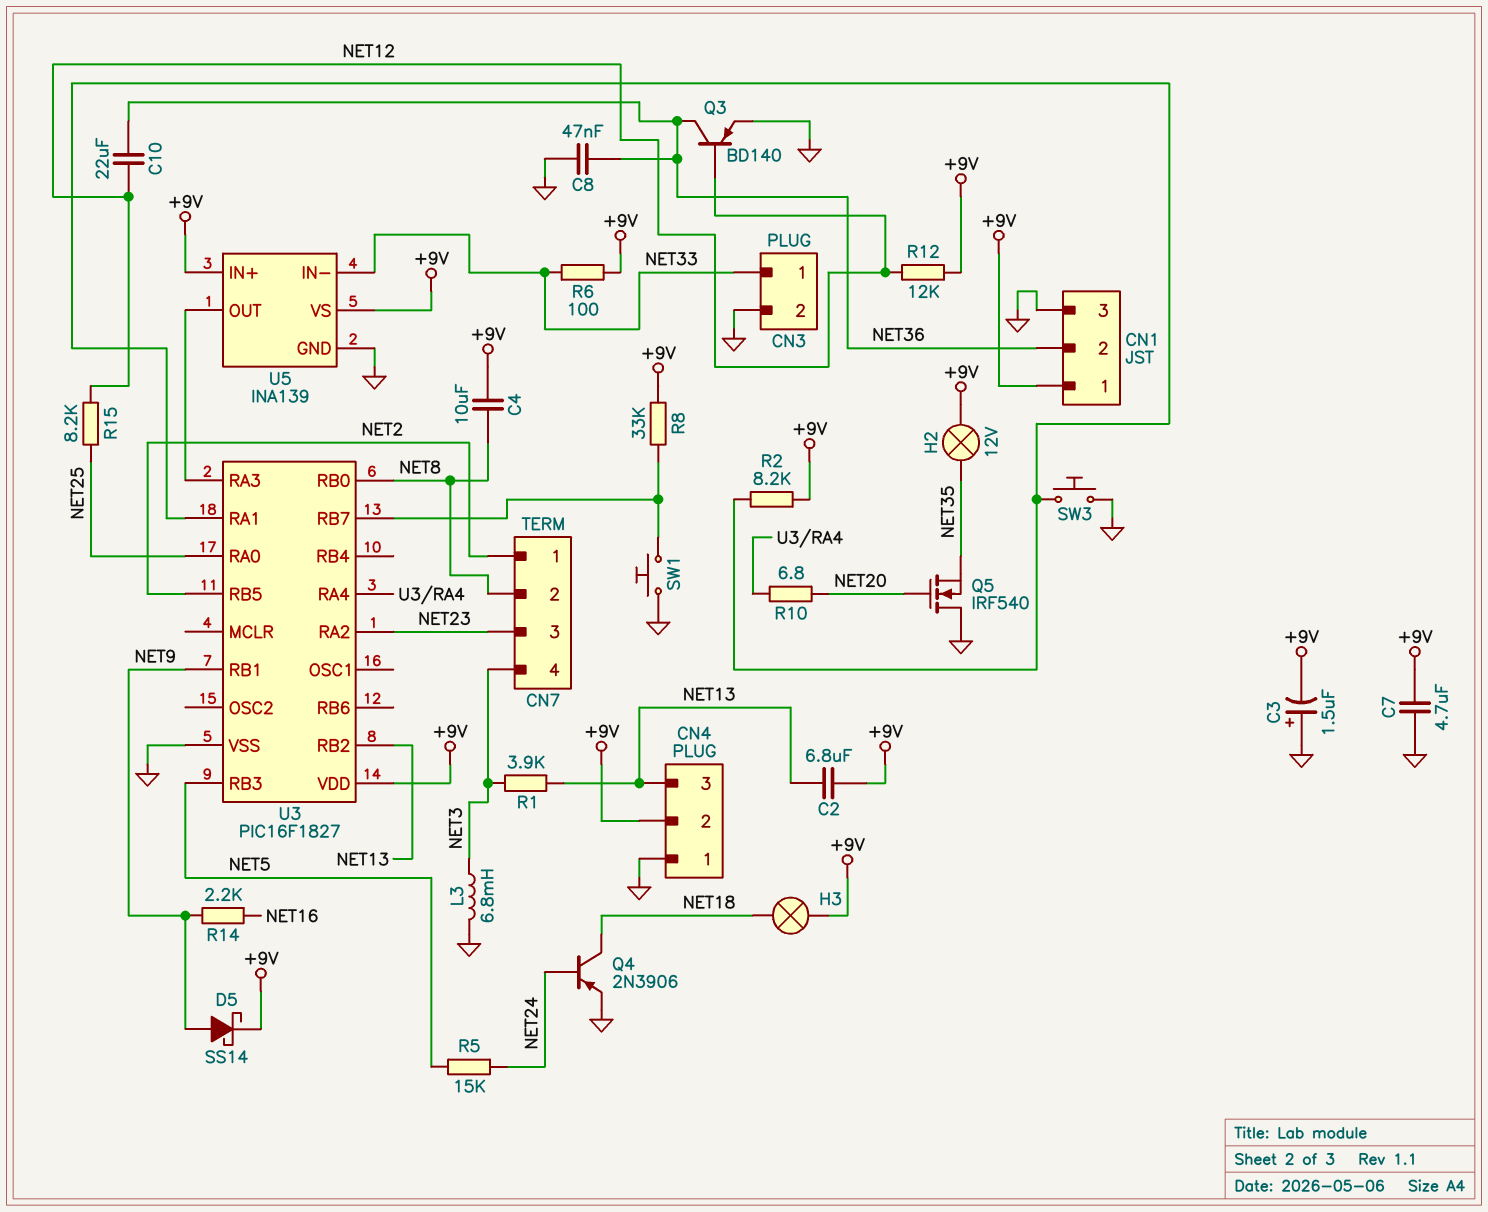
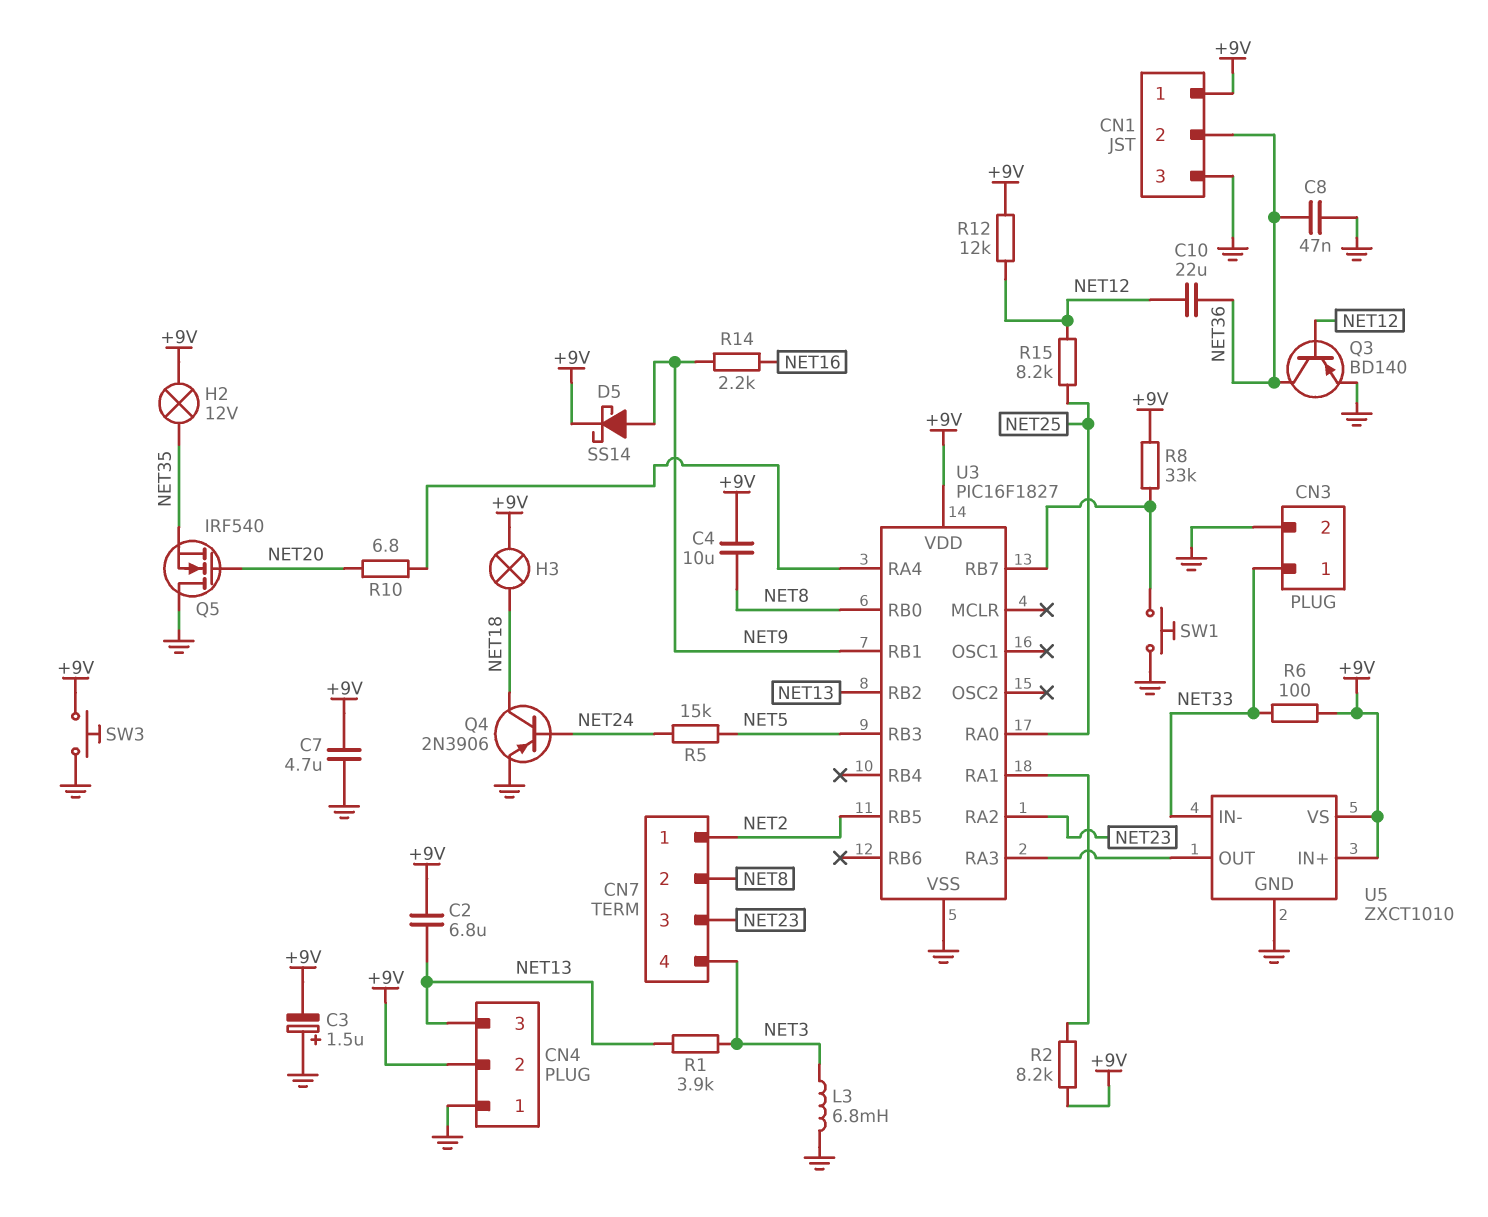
SW3: button (GND, U3/RA1) -> button (+9V, GND)
U5: INA139 -> ZXCT1010

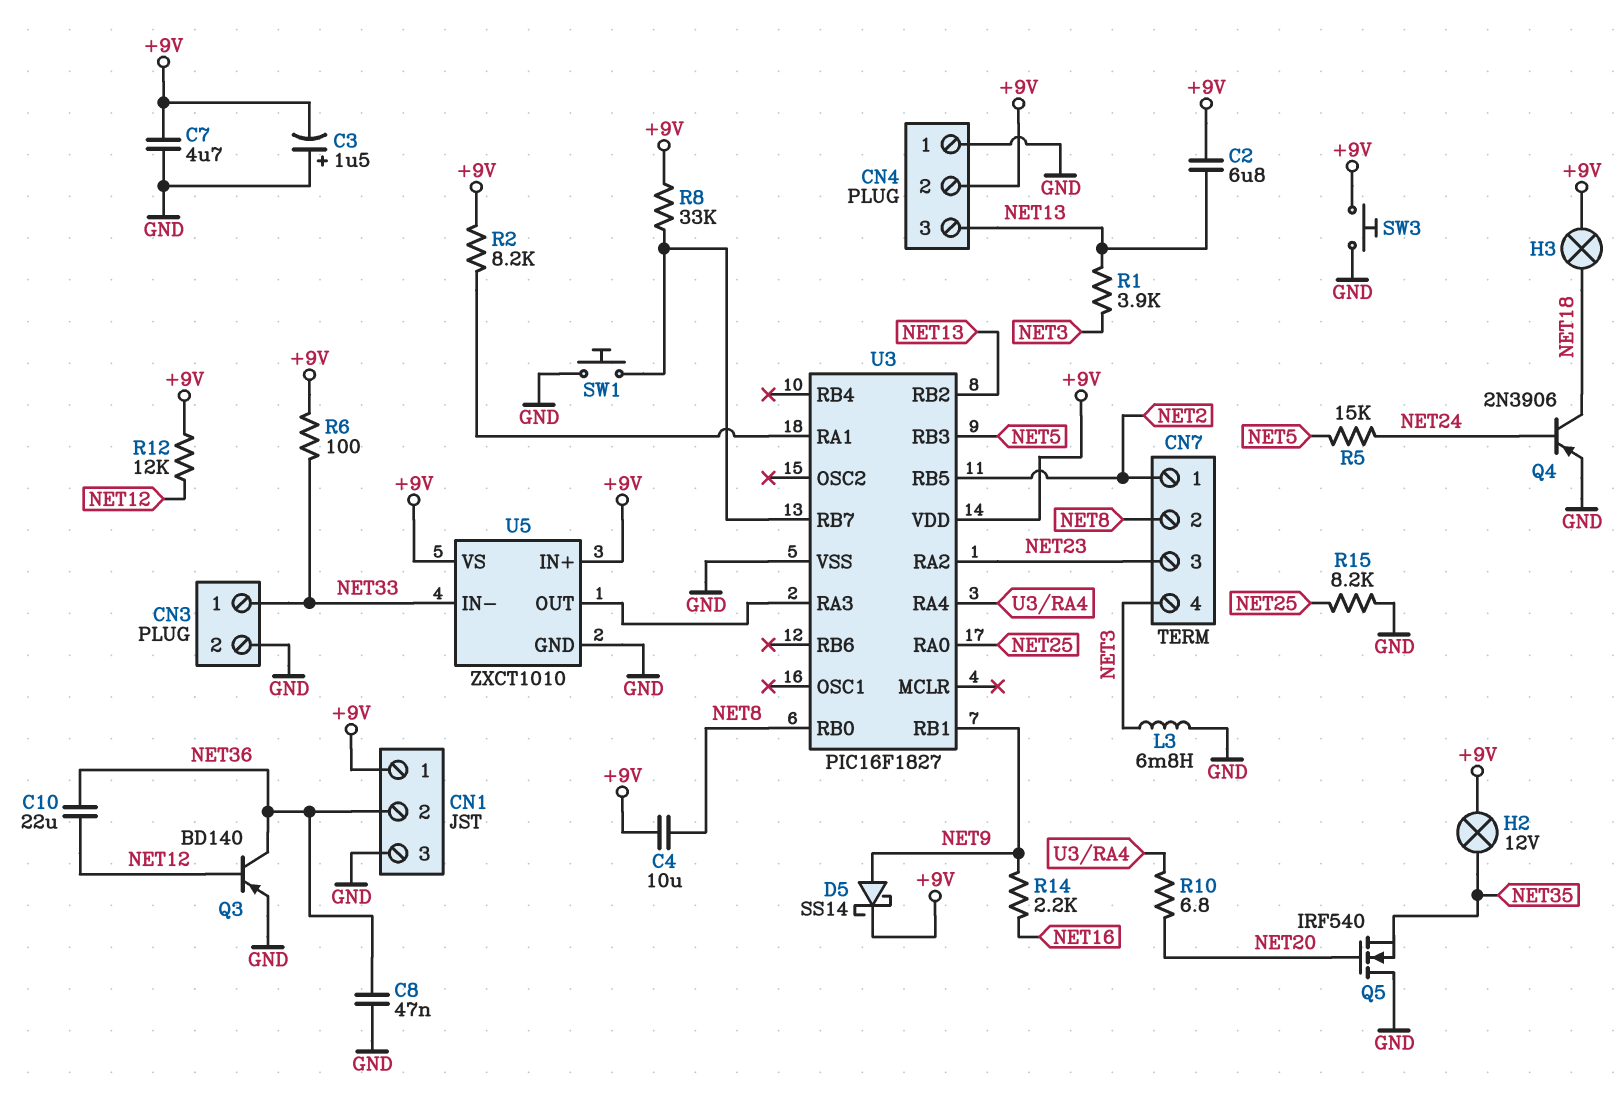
R15: 8.2k (NET12, NET25) -> 8.2k (GND, NET25)

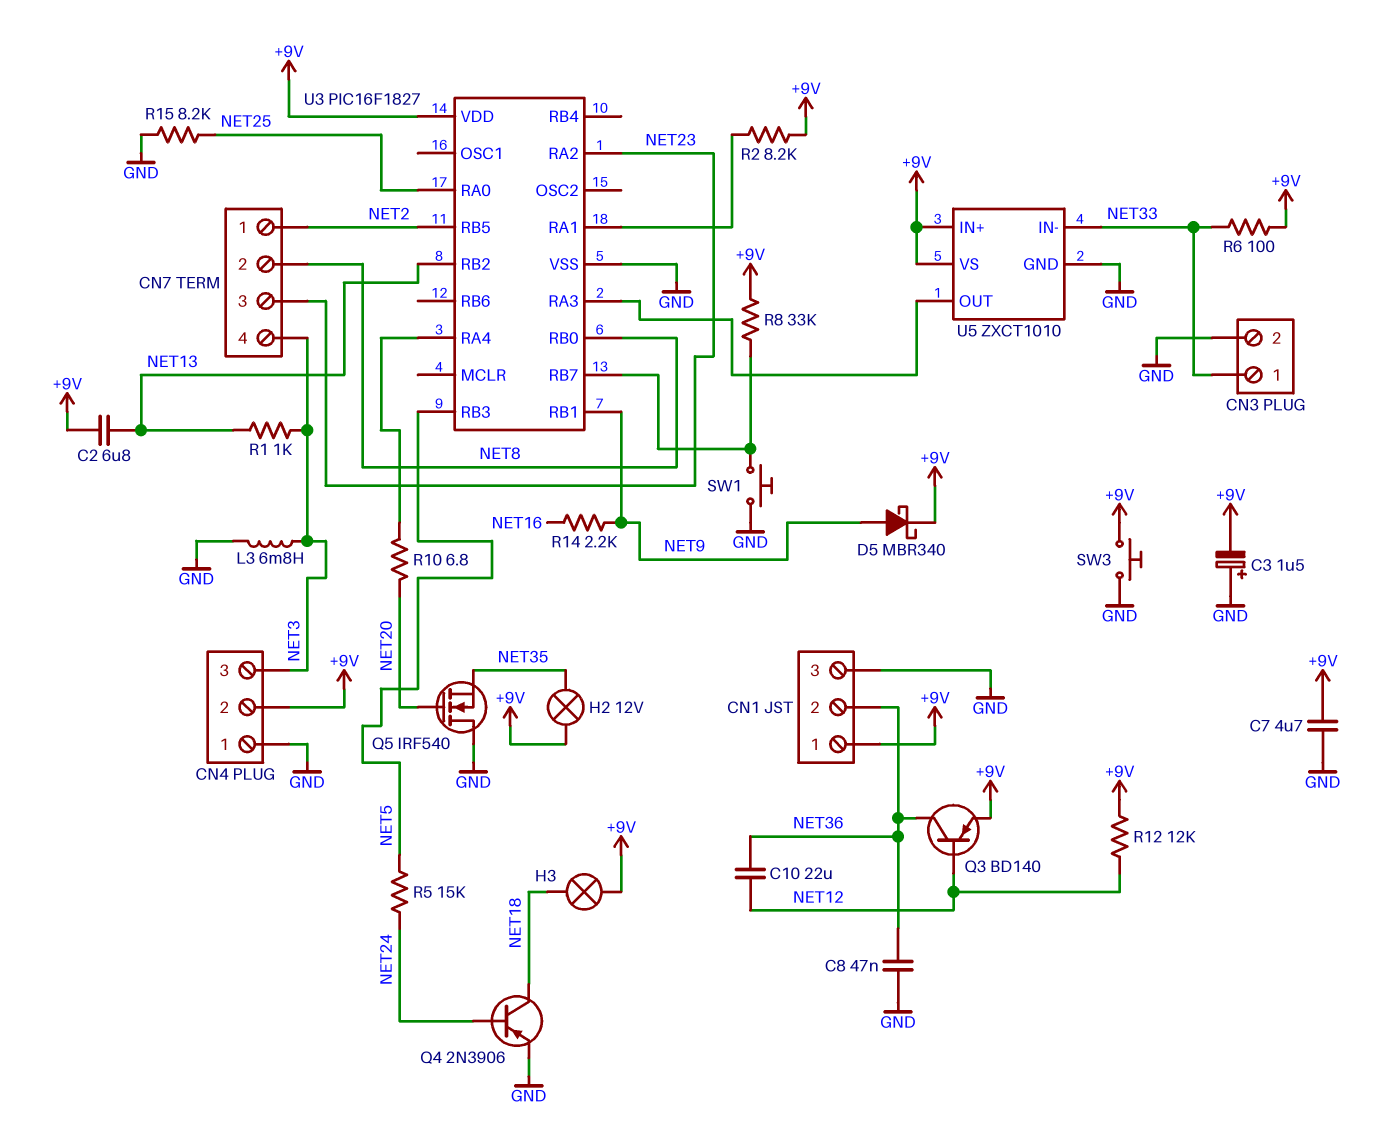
C4: 10uF (+9V, NET8) -> none
CN4 pin 3: NET13 -> NET3
D5: schottky SS14 (A NET9, K +9V) -> schottky MBR340 (A NET9, K +9V)
Q3: PNP BD140 (B NET12, C NET36, E GND) -> PNP BD140 (B NET12, C NET36, E +9V)
R1: 3.9k (NET3, NET13) -> 1k (NET3, NET13)

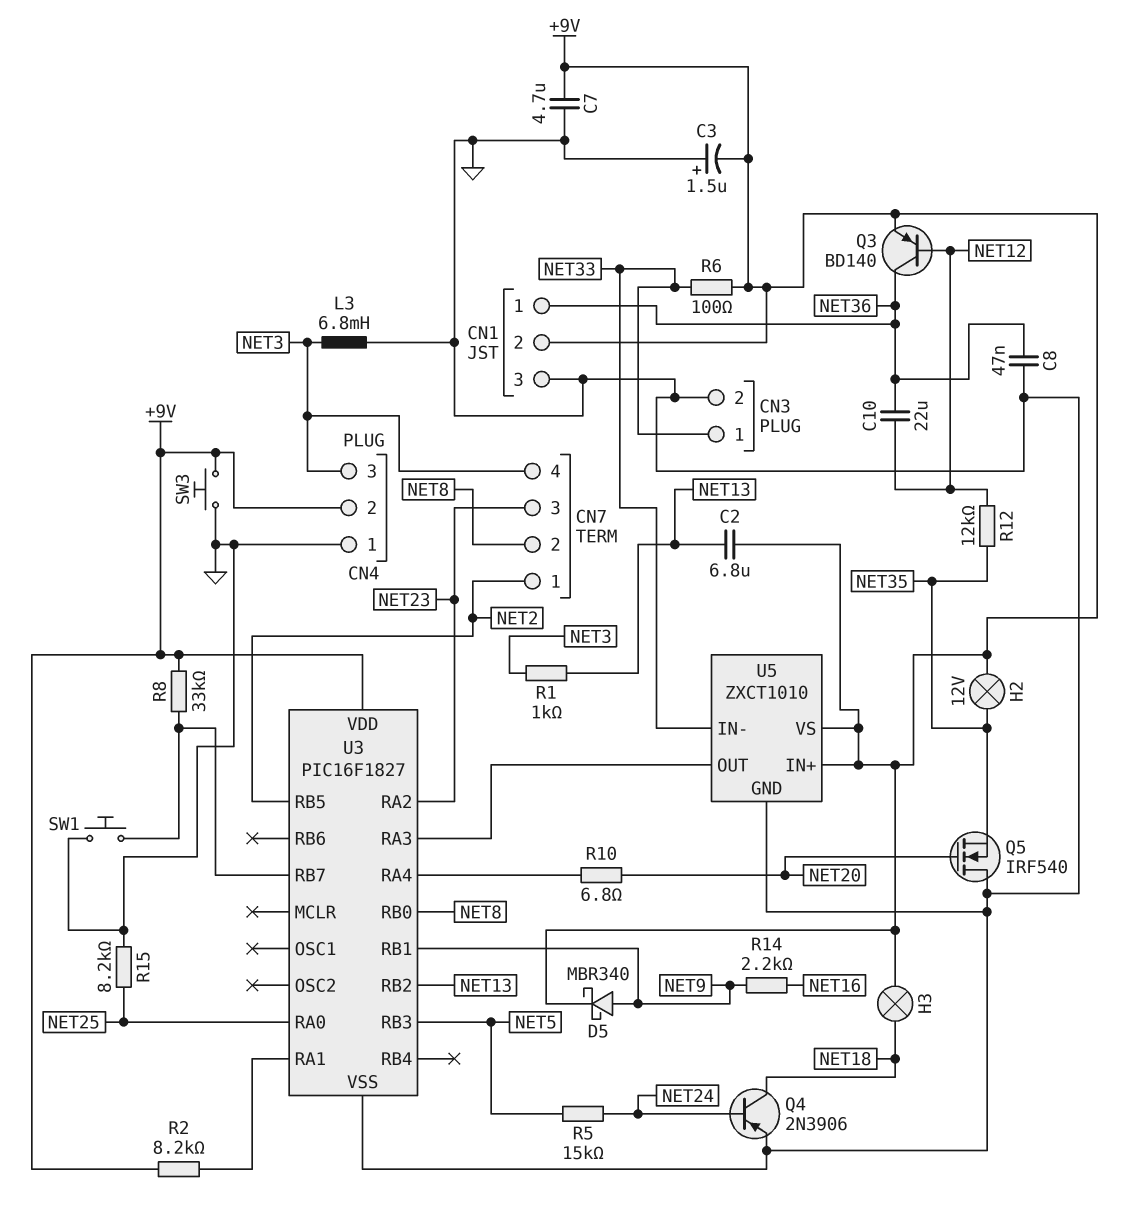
CN1 pin 1: +9V -> NET36
CN1 pin 2: NET36 -> +9V
R12: 12k (+9V, NET12) -> 12k (NET12, NET35)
----
** WHAT IS BEING ASKED **
Give back, unchanged, every line from the one with "CN1 pin 1: +9V -> NET36" to the end of the entries above.

** EXERCISE RESPONSE **
CN1 pin 1: +9V -> NET36
CN1 pin 2: NET36 -> +9V
R12: 12k (+9V, NET12) -> 12k (NET12, NET35)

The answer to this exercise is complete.